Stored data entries
┄┄┄┄┄┄┄┄┄┄

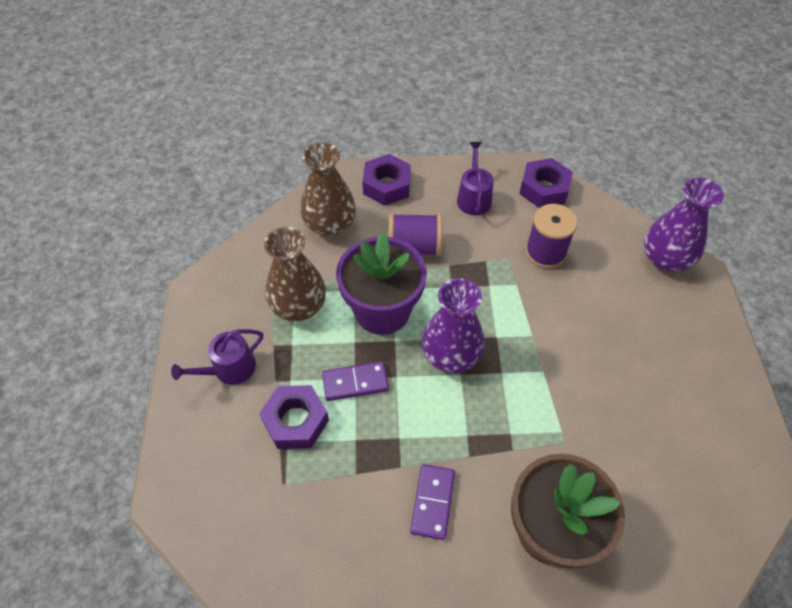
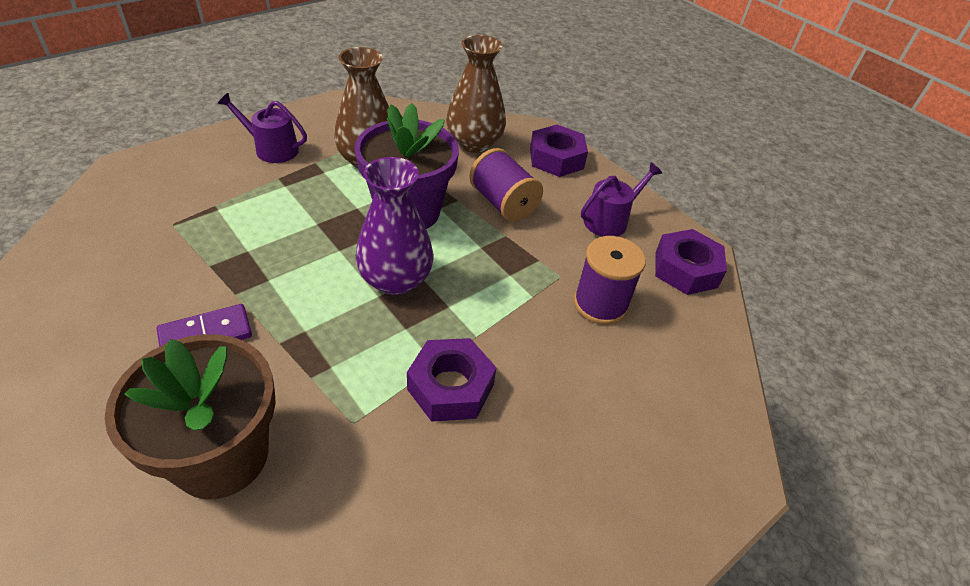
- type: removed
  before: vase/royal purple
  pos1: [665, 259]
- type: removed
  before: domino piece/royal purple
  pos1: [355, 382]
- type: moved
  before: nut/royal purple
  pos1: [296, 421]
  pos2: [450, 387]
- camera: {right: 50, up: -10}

┄┄┄┄┄┄┄┄┄┄

WHAT YOU HAVE TO DO →
Each line from the one containing "before: vase/royal purple" to the close of the records must appear in the output exactly, and no other line.

RESULT →
  before: vase/royal purple
  pos1: [665, 259]
- type: removed
  before: domino piece/royal purple
  pos1: [355, 382]
- type: moved
  before: nut/royal purple
  pos1: [296, 421]
  pos2: [450, 387]
- camera: {right: 50, up: -10}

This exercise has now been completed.